> HOW TO COMPLETE THIS TASK
In your copy, each record should read exactly as it does below, and no pictures should be present.

★ ★ ★ ★ ★ ★ ★

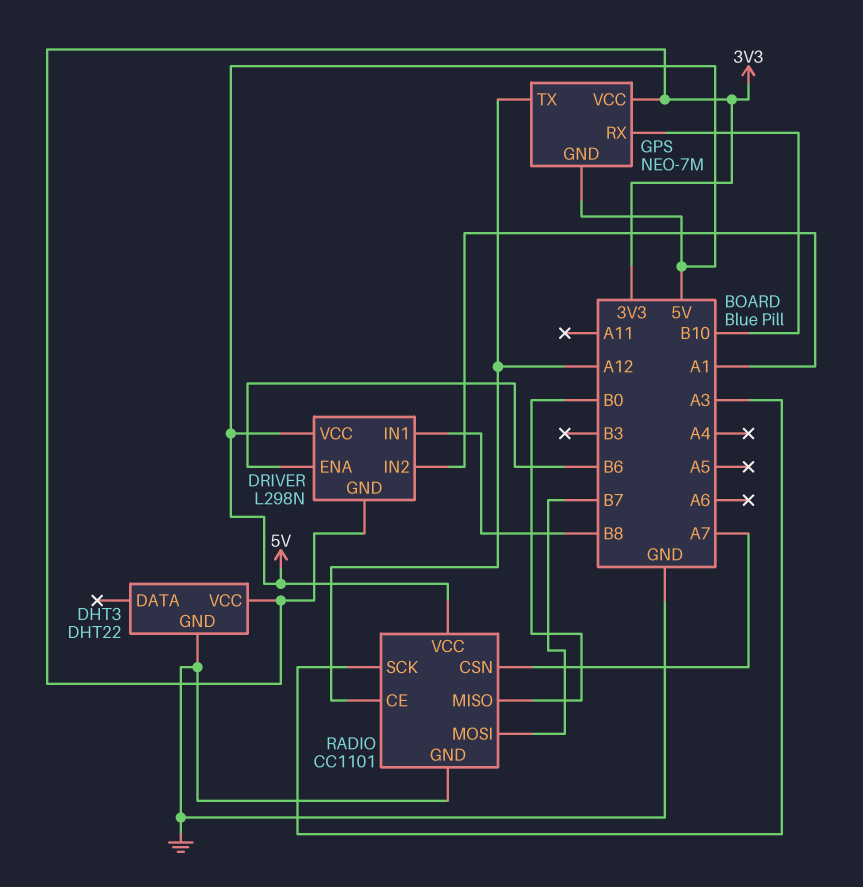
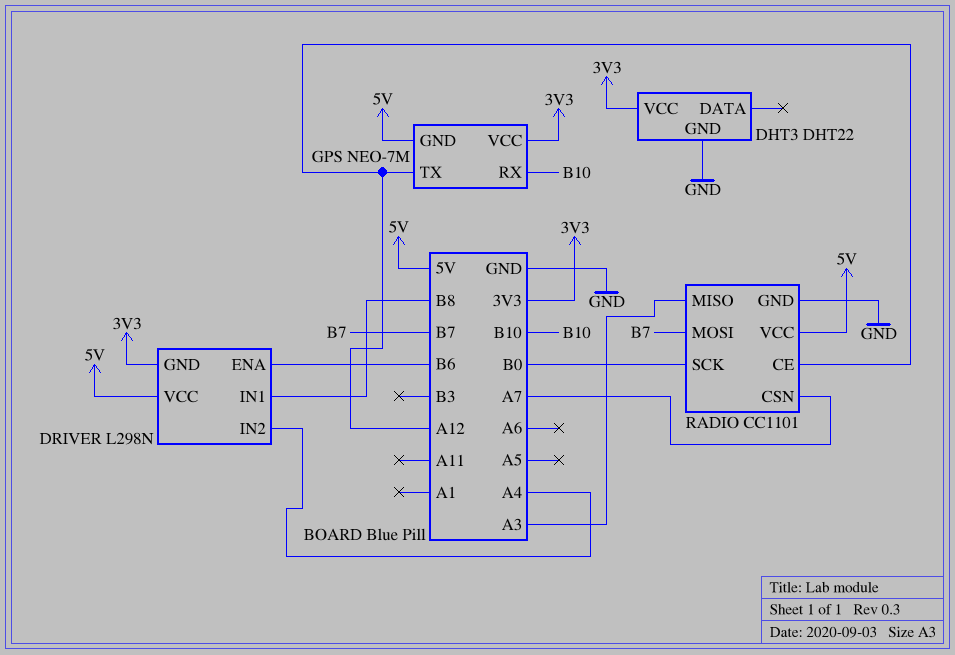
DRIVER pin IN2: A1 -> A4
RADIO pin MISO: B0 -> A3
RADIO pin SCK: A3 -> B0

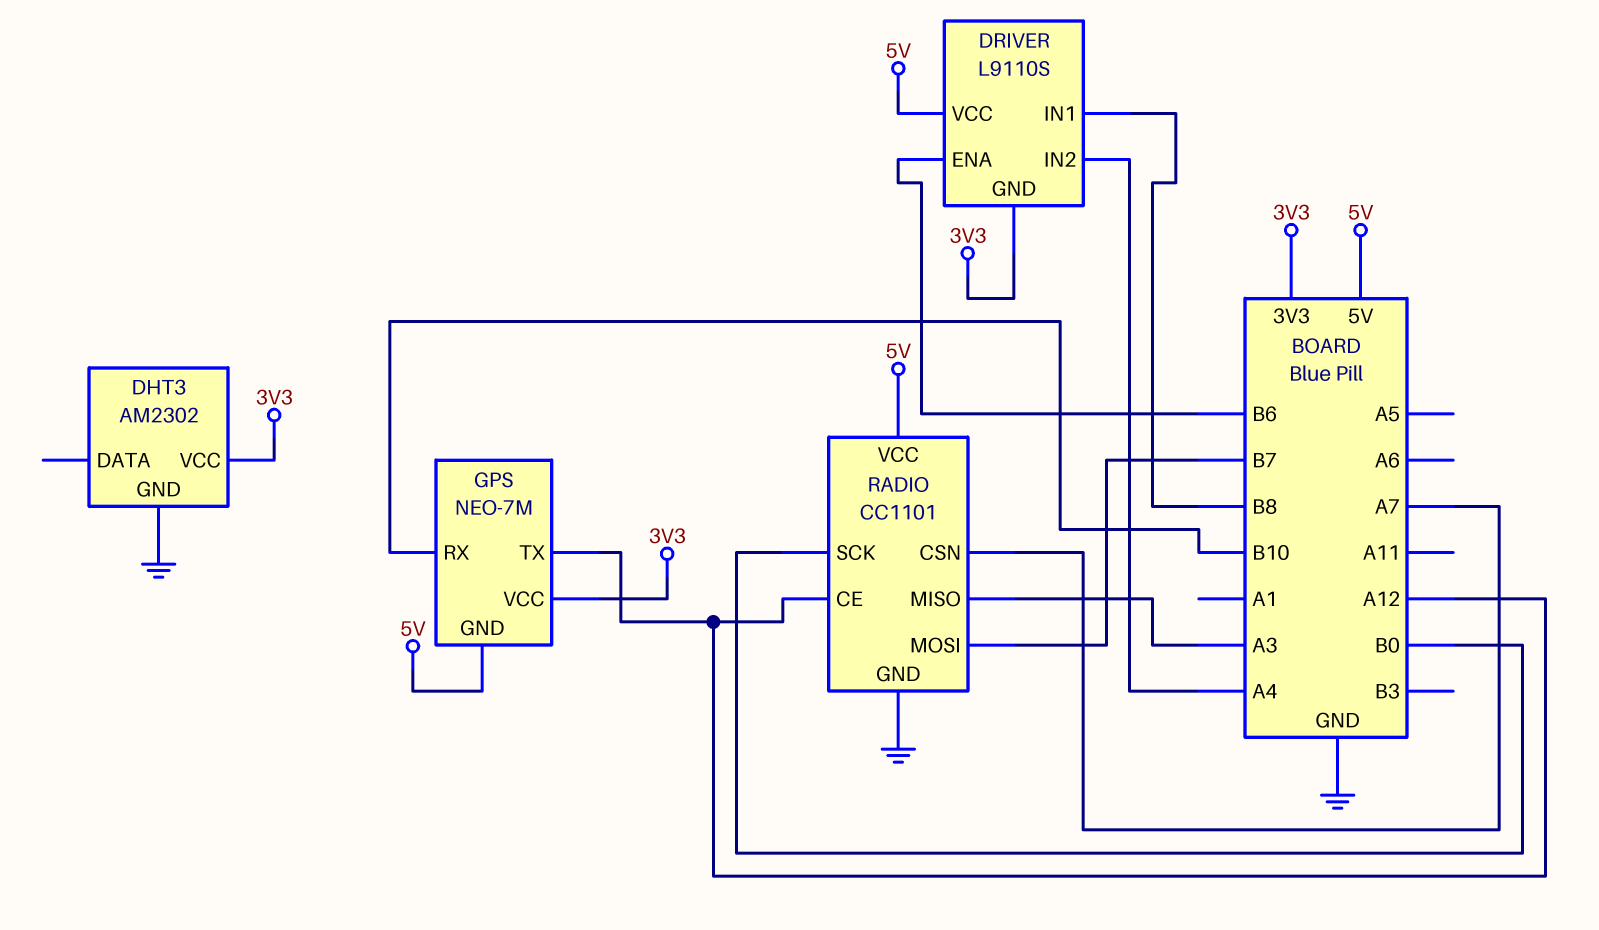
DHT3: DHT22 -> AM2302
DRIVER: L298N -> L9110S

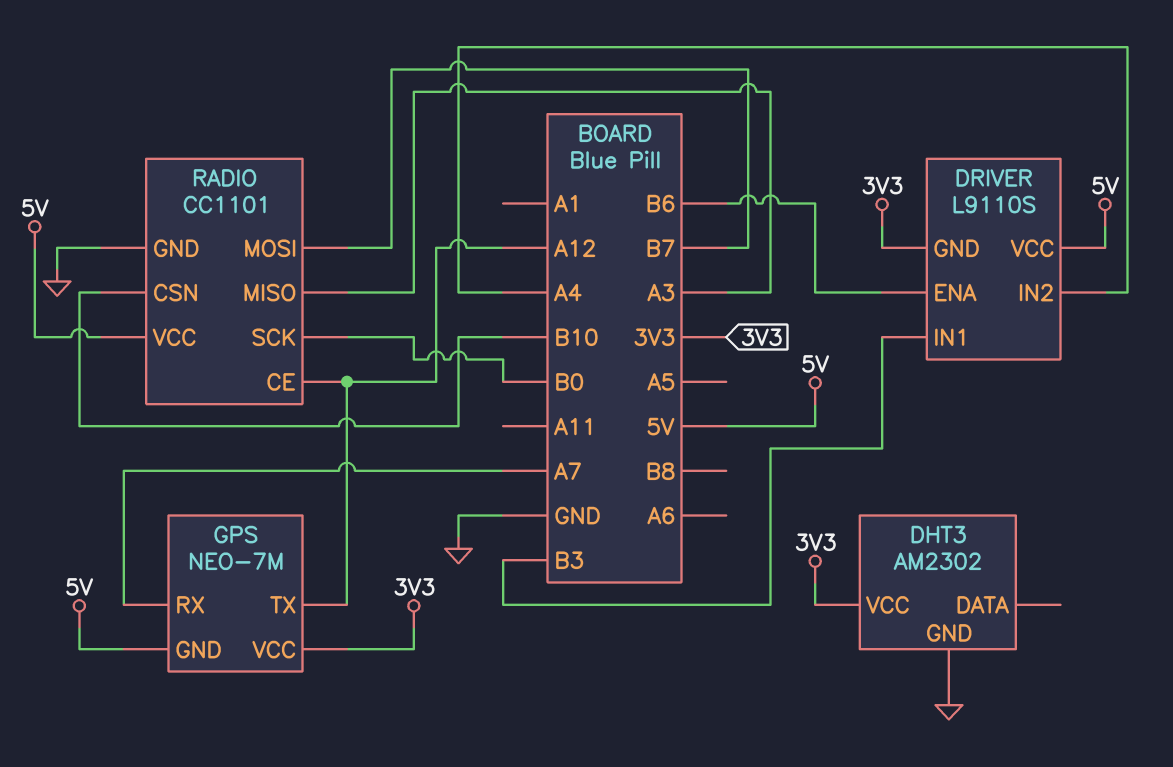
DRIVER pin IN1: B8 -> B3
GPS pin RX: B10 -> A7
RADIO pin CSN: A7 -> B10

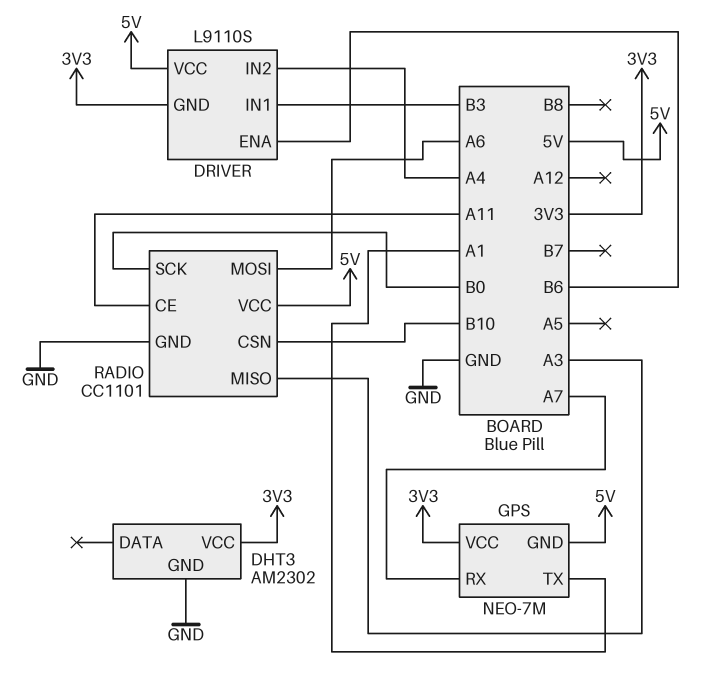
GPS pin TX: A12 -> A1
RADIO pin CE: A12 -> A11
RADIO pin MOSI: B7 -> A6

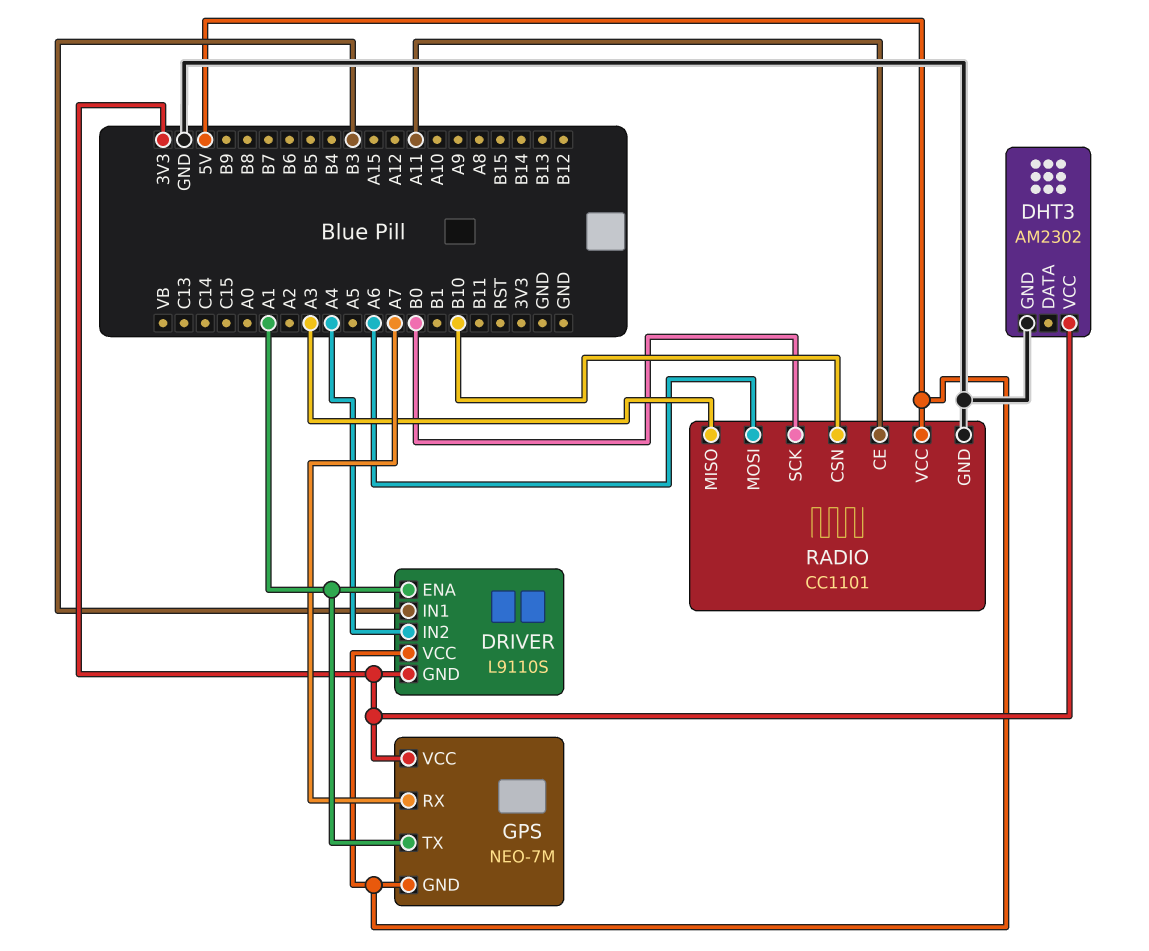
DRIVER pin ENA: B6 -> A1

★ ★ ★ ★ ★ ★ ★

> WRITTEN ANSWER
DRIVER pin IN2: A1 -> A4
RADIO pin MISO: B0 -> A3
RADIO pin SCK: A3 -> B0

DHT3: DHT22 -> AM2302
DRIVER: L298N -> L9110S

DRIVER pin IN1: B8 -> B3
GPS pin RX: B10 -> A7
RADIO pin CSN: A7 -> B10

GPS pin TX: A12 -> A1
RADIO pin CE: A12 -> A11
RADIO pin MOSI: B7 -> A6

DRIVER pin ENA: B6 -> A1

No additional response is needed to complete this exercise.